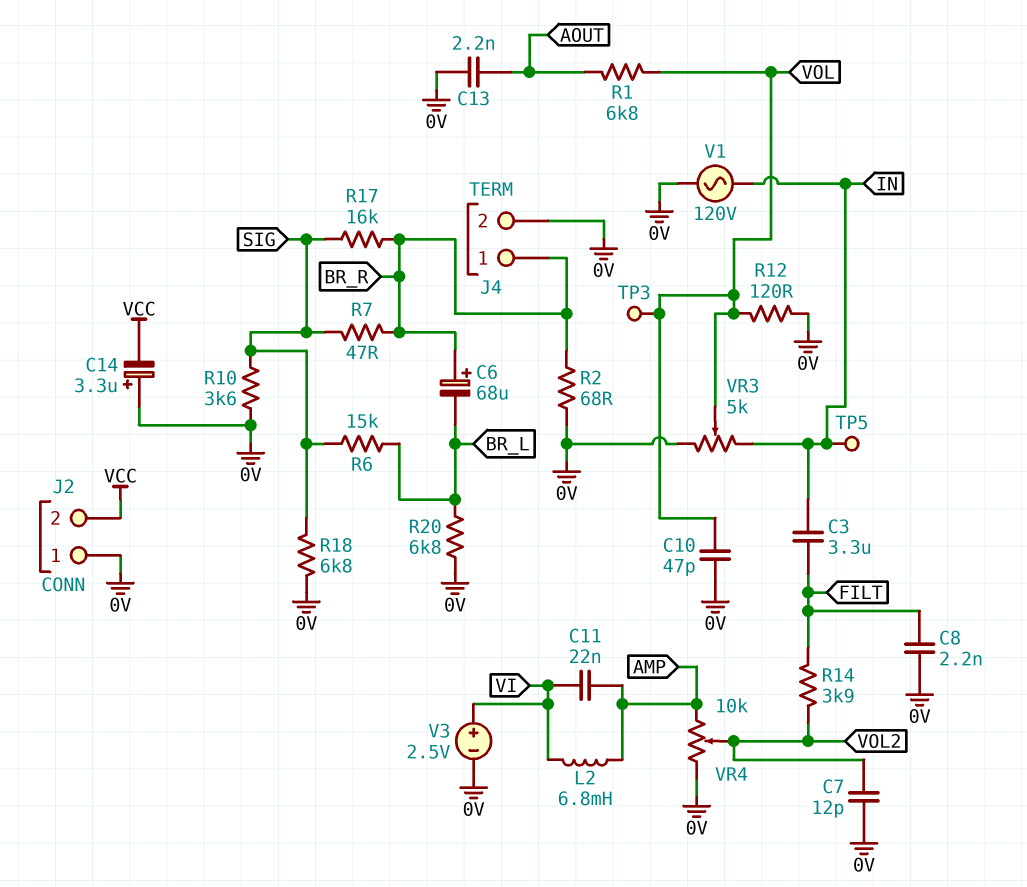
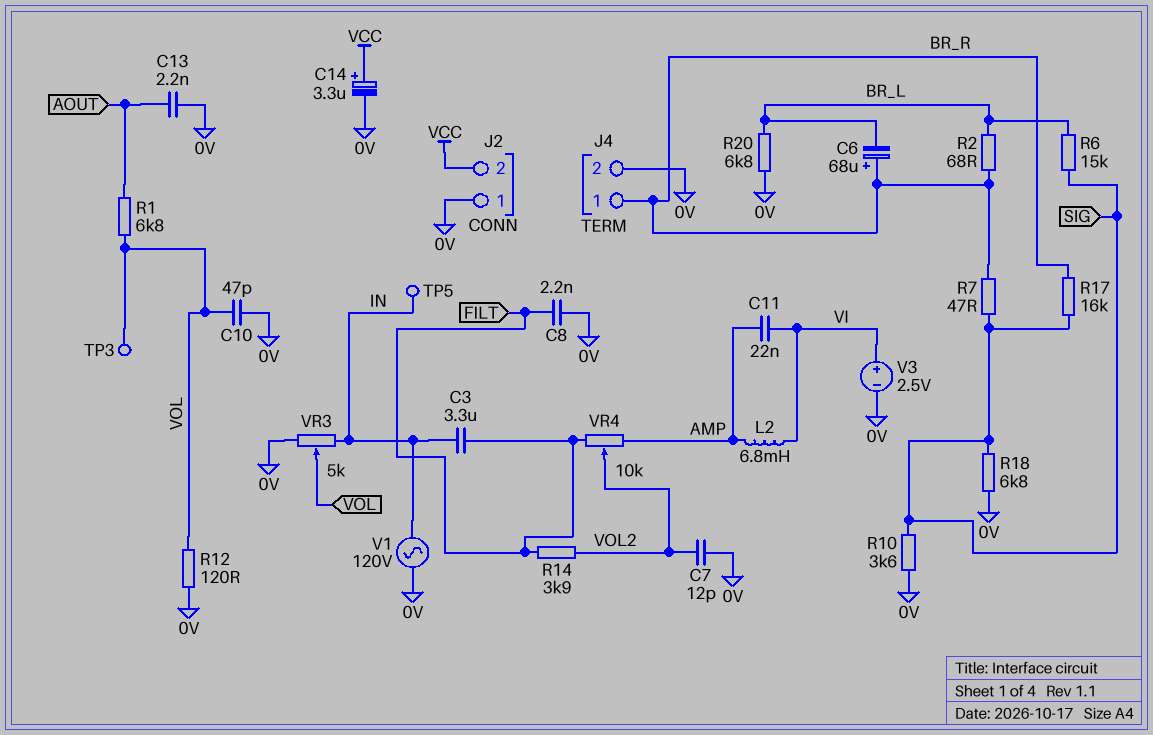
C14: 3.3uF (plus 0V, minus VCC) -> 3.3uF (plus VCC, minus 0V)
R2: 68 (0V, BR_R) -> 68 (BR_L, BR_R)
VR4: 10k (0V, AMP, wiper VOL2) -> 10k (AMP, FILT, wiper VOL2)

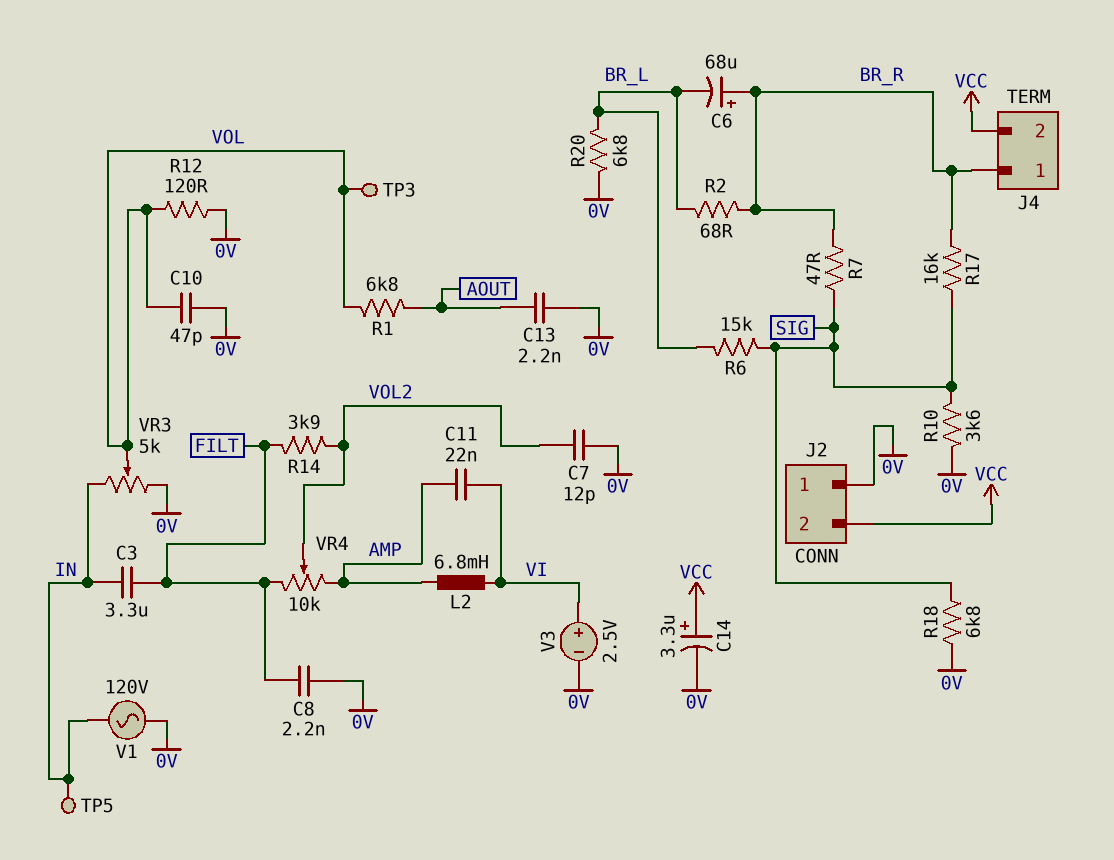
J4 pin 2: 0V -> VCC

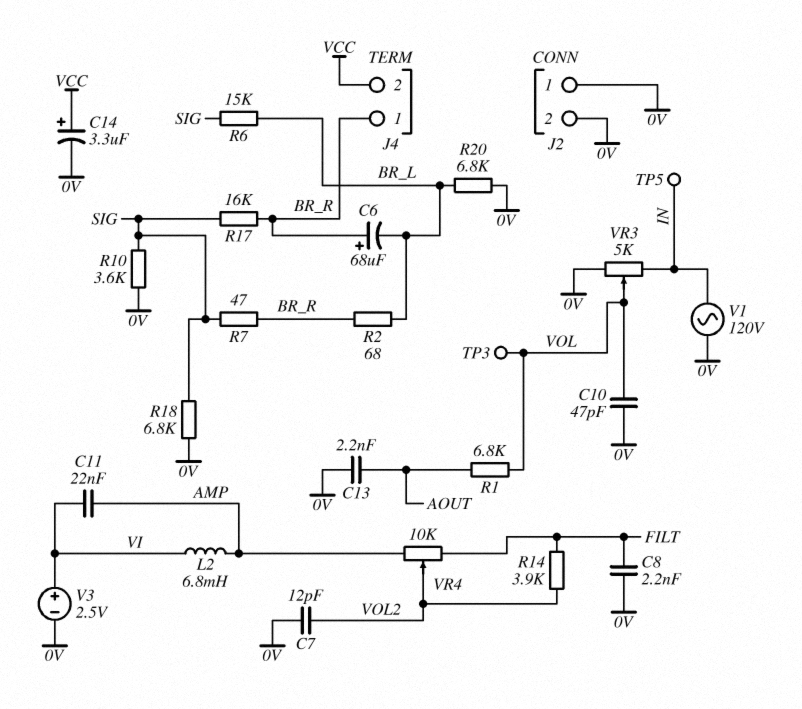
C3: 3.3uF (FILT, IN) -> none
J2 pin 2: VCC -> 0V
R12: 120 (0V, VOL) -> none

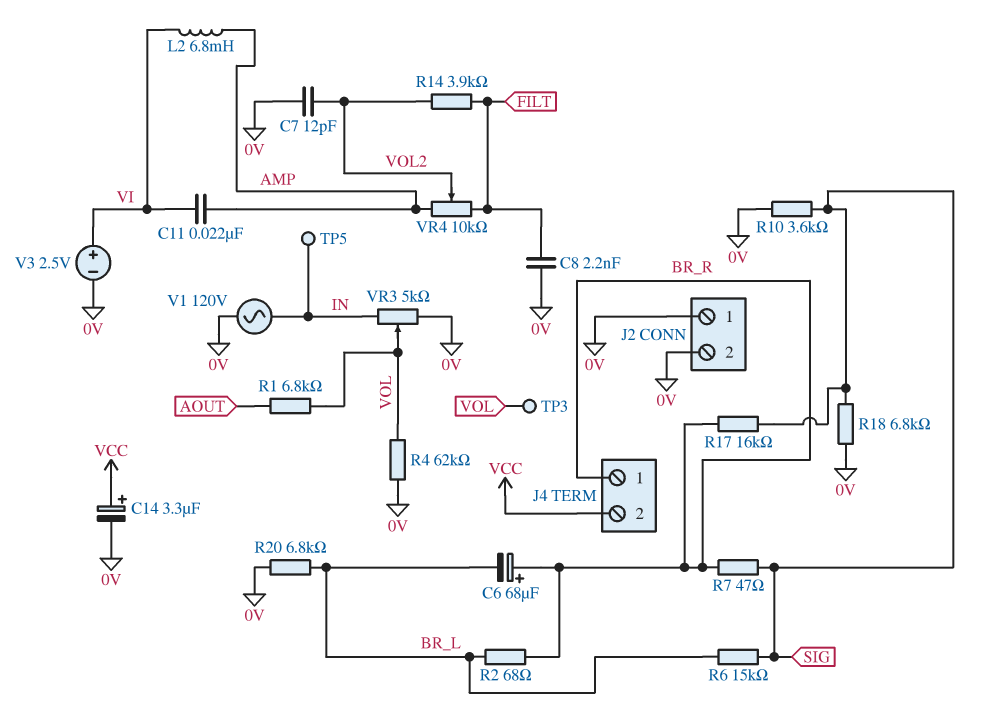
C10: 47pF (0V, VOL) -> none
C13: 2.2nF (0V, AOUT) -> none
R4: none -> 62k (0V, VOL)

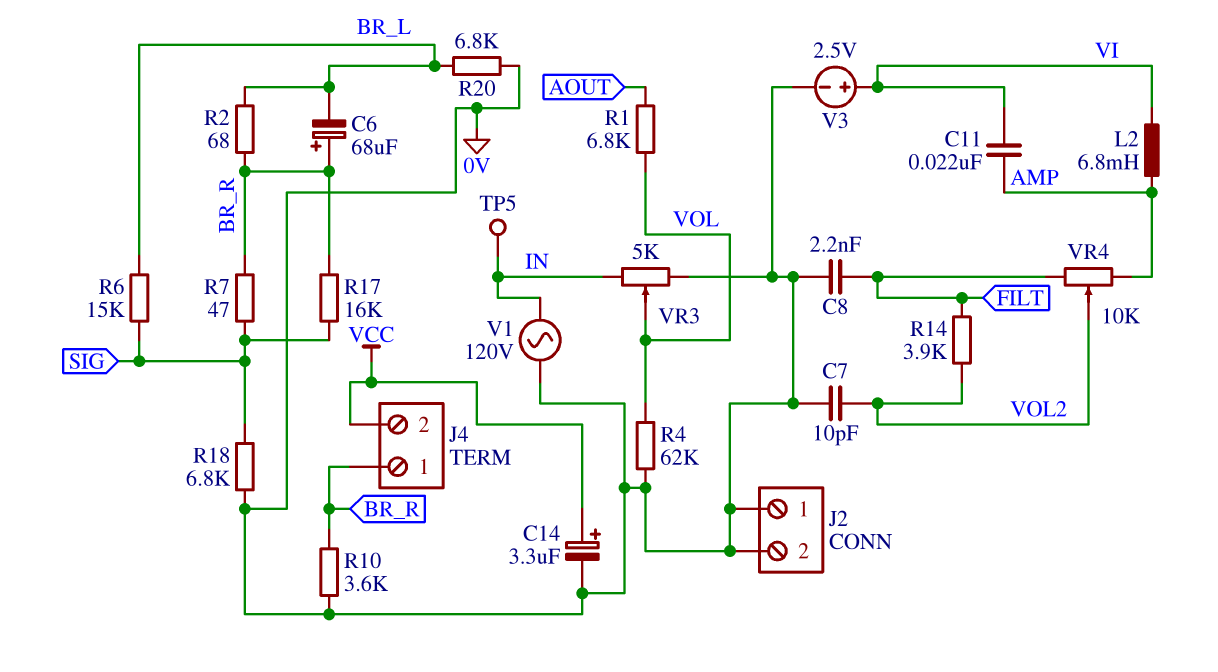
C7: 12pF (0V, VOL2) -> 10pF (0V, VOL2)
R10: 3.6k (0V, SIG) -> 3.6k (0V, BR_R)
TP3: test point (VOL) -> none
- - - -
INSTRUCTIONS TO FOLLOW.
Return the full listing exactly as it appears above, without its pictures.

ANSWER SECTION.
C14: 3.3uF (plus 0V, minus VCC) -> 3.3uF (plus VCC, minus 0V)
R2: 68 (0V, BR_R) -> 68 (BR_L, BR_R)
VR4: 10k (0V, AMP, wiper VOL2) -> 10k (AMP, FILT, wiper VOL2)

J4 pin 2: 0V -> VCC

C3: 3.3uF (FILT, IN) -> none
J2 pin 2: VCC -> 0V
R12: 120 (0V, VOL) -> none

C10: 47pF (0V, VOL) -> none
C13: 2.2nF (0V, AOUT) -> none
R4: none -> 62k (0V, VOL)

C7: 12pF (0V, VOL2) -> 10pF (0V, VOL2)
R10: 3.6k (0V, SIG) -> 3.6k (0V, BR_R)
TP3: test point (VOL) -> none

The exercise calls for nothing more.